> _DATA SEGMENT_:
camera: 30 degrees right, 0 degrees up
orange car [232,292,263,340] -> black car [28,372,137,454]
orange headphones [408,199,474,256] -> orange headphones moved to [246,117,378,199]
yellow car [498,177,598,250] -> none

> _EXERCISE DIRECTIONS_: From the first line to the last, reproduce the material word for word.

> _THE ANSWER_:
camera: 30 degrees right, 0 degrees up
orange car [232,292,263,340] -> black car [28,372,137,454]
orange headphones [408,199,474,256] -> orange headphones moved to [246,117,378,199]
yellow car [498,177,598,250] -> none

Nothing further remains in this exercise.